§ **Exercise**
Nothing in the records may be dropped. Retype them all exactly.

*** Available data Section Begins ***

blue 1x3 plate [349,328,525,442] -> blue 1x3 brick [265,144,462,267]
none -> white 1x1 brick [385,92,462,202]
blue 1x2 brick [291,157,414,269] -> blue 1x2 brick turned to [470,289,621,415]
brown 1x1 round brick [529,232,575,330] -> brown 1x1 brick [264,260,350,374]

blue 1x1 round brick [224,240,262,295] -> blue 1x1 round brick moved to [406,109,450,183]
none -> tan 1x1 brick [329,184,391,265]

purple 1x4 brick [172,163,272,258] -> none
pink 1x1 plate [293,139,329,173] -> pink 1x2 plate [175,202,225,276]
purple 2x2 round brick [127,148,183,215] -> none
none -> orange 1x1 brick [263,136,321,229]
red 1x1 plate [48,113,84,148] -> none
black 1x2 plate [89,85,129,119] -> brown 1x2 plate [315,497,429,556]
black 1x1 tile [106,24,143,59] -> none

*** Available data Section Ends ***

§ **Your response**
blue 1x3 plate [349,328,525,442] -> blue 1x3 brick [265,144,462,267]
none -> white 1x1 brick [385,92,462,202]
blue 1x2 brick [291,157,414,269] -> blue 1x2 brick turned to [470,289,621,415]
brown 1x1 round brick [529,232,575,330] -> brown 1x1 brick [264,260,350,374]

blue 1x1 round brick [224,240,262,295] -> blue 1x1 round brick moved to [406,109,450,183]
none -> tan 1x1 brick [329,184,391,265]

purple 1x4 brick [172,163,272,258] -> none
pink 1x1 plate [293,139,329,173] -> pink 1x2 plate [175,202,225,276]
purple 2x2 round brick [127,148,183,215] -> none
none -> orange 1x1 brick [263,136,321,229]
red 1x1 plate [48,113,84,148] -> none
black 1x2 plate [89,85,129,119] -> brown 1x2 plate [315,497,429,556]
black 1x1 tile [106,24,143,59] -> none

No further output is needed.